Before-and-after object lists:
━━━━

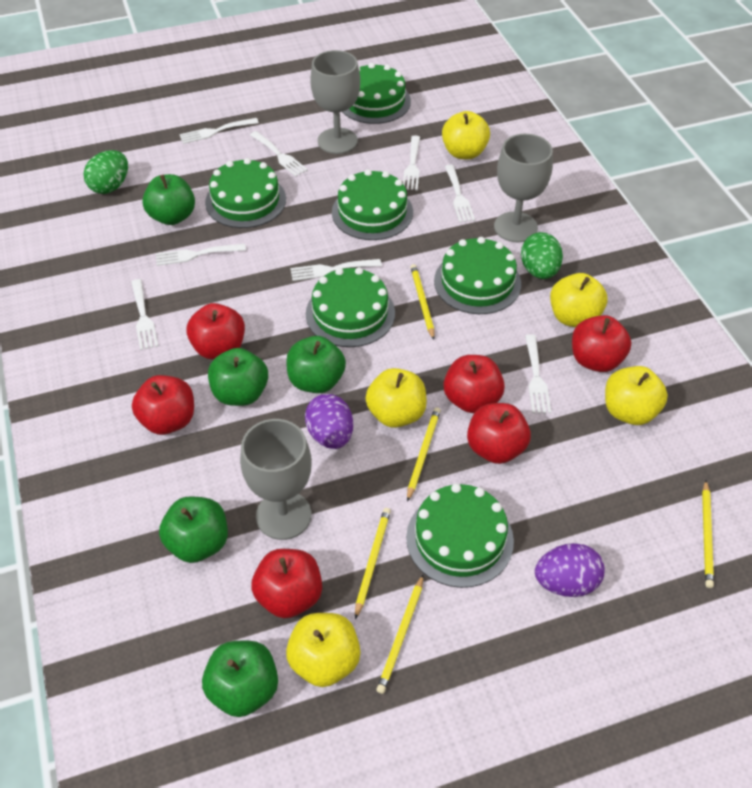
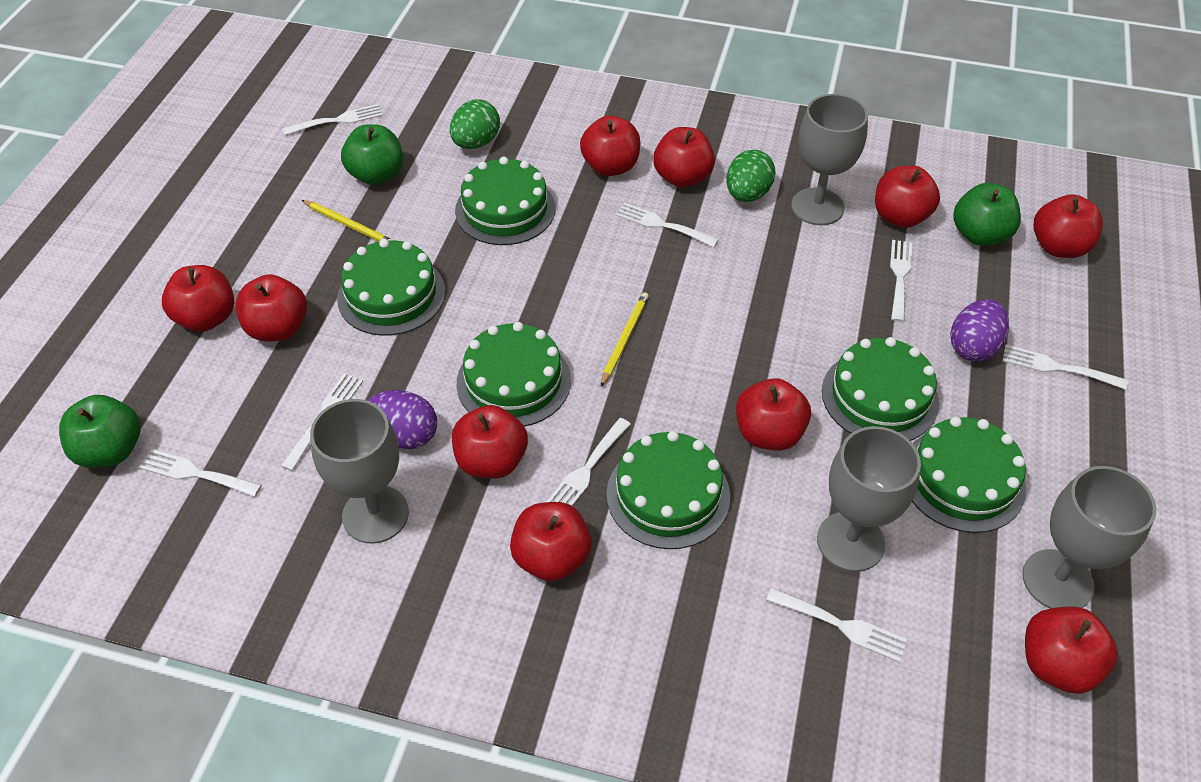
green apple: 5 -> 3
grey goblet: 3 -> 4
red apple: 6 -> 10
yellow apple: 5 -> 0
yellow pencil: 5 -> 2

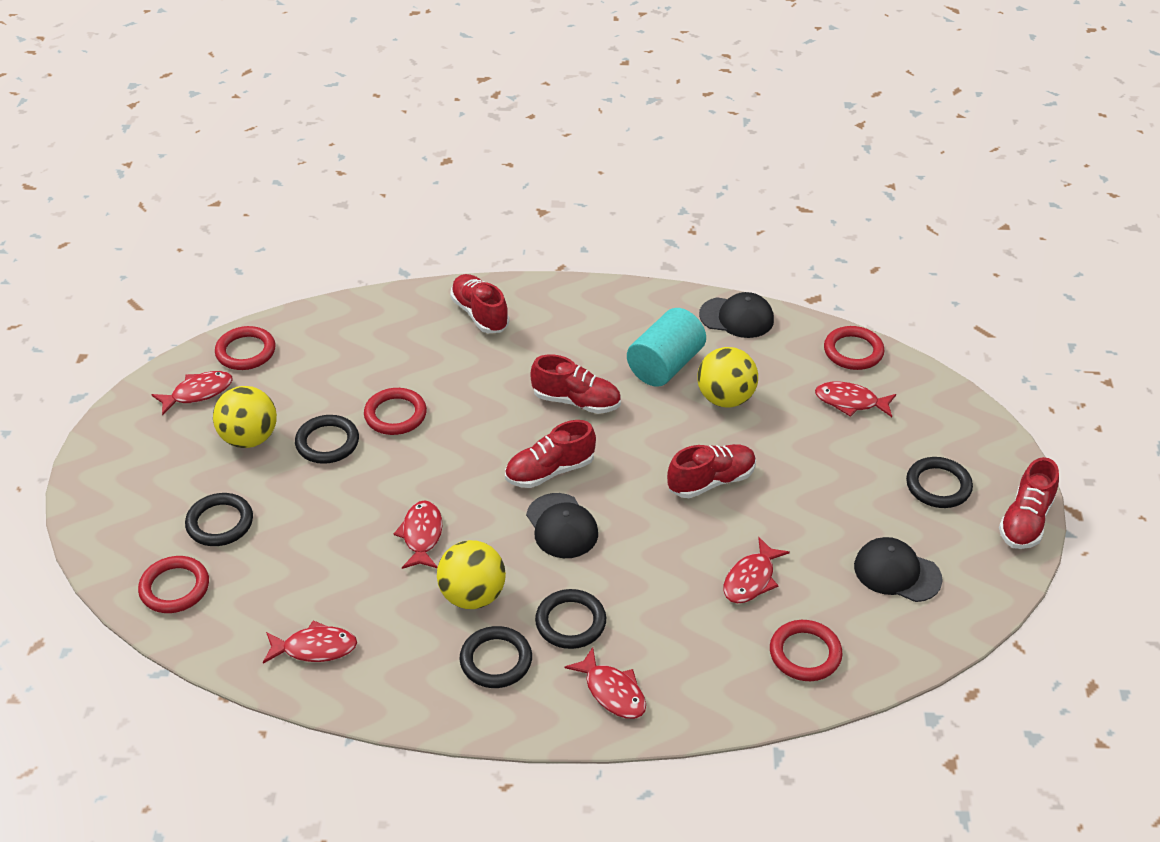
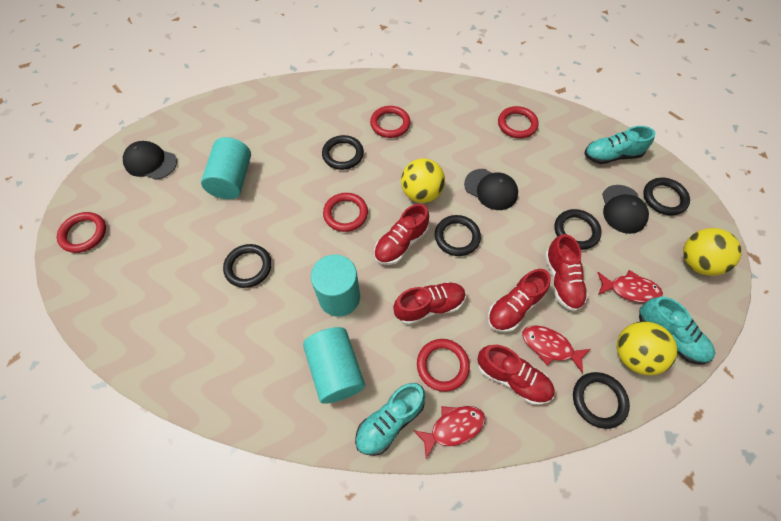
black ring: 5 -> 6
red fish: 6 -> 3
turquoise cylinder: 1 -> 3
turquoise shoe: 0 -> 3

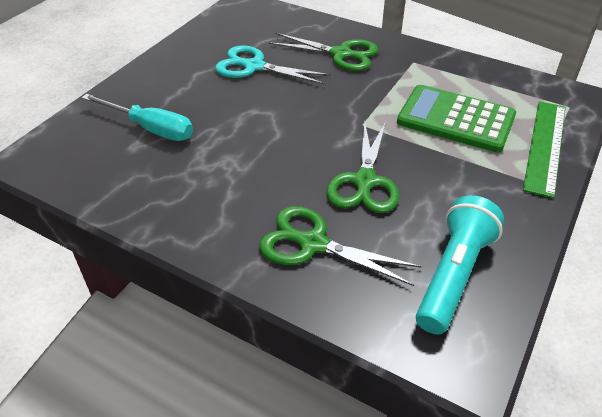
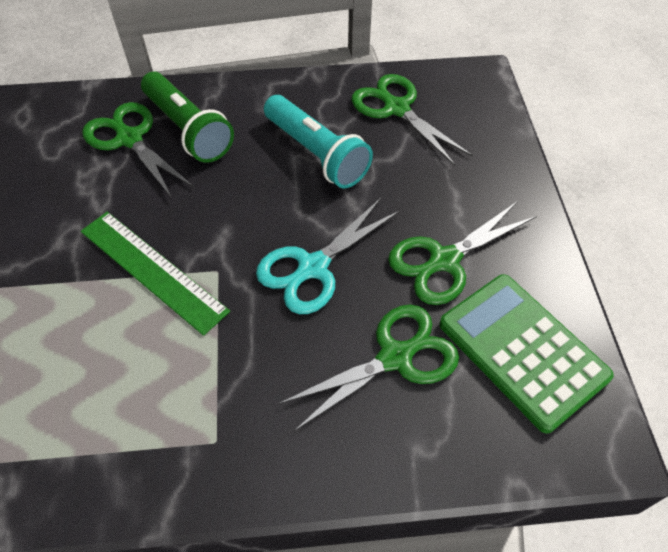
green flashlight: 0 -> 1
green scissors: 3 -> 4
turquoise screwdriver: 1 -> 0

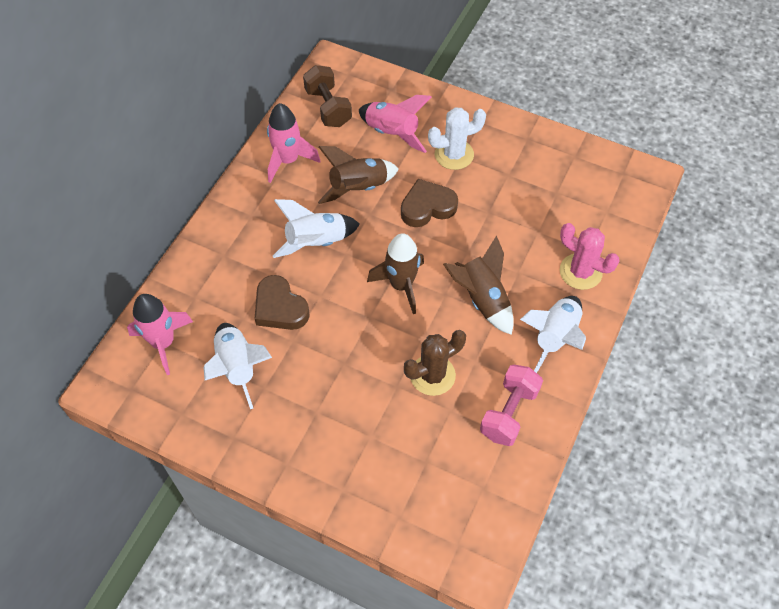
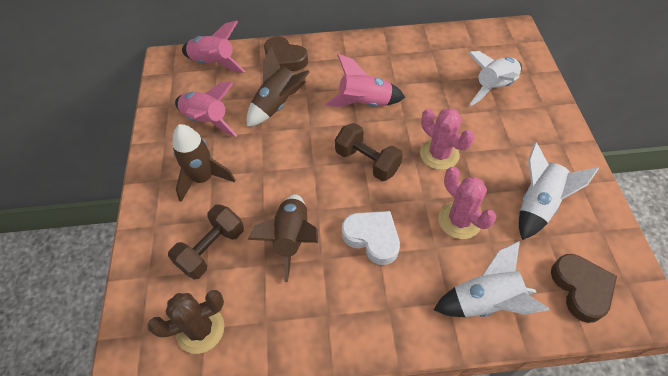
brown dumbbell: 1 -> 2
pink cactus: 1 -> 2
pink dumbbell: 1 -> 0
white cactus: 1 -> 0
white heart: 0 -> 1

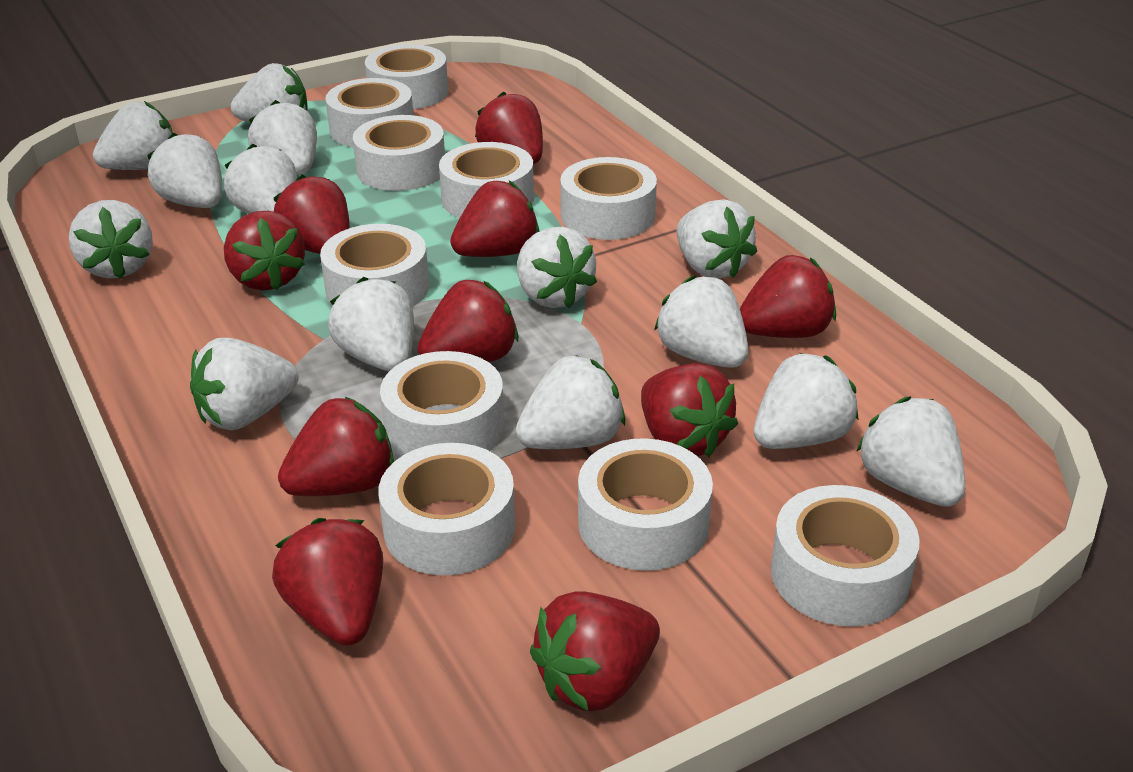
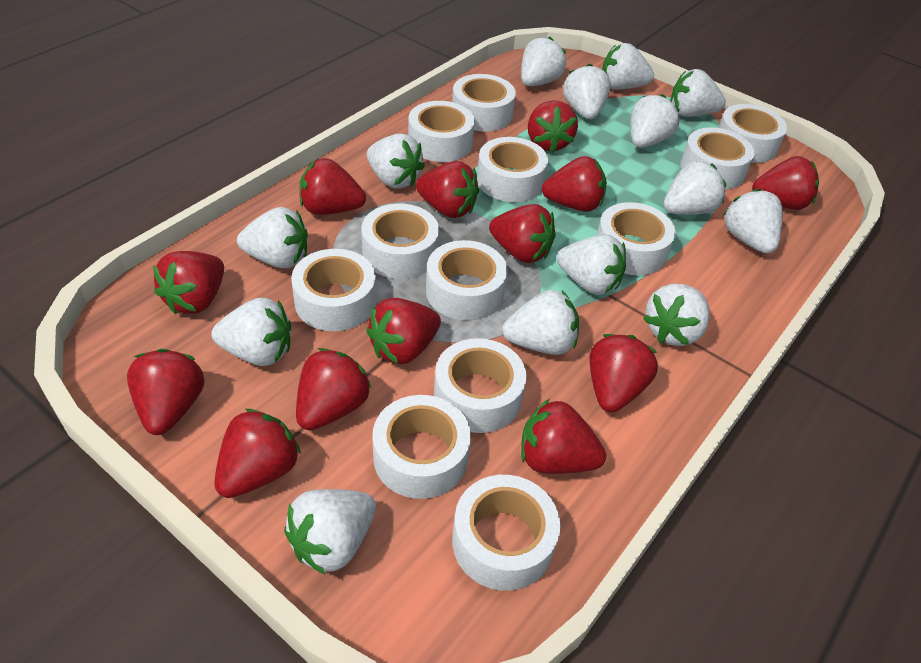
red strawberry: 10 -> 13
white tape: 10 -> 12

━━━━

- _Task objective_
Only the lines from the one containing "brown dumbbell: 1 -> 2" through the final line of the entries belong in the copy, both ends included. Pictures stay out.

- _Expected output_
brown dumbbell: 1 -> 2
pink cactus: 1 -> 2
pink dumbbell: 1 -> 0
white cactus: 1 -> 0
white heart: 0 -> 1

red strawberry: 10 -> 13
white tape: 10 -> 12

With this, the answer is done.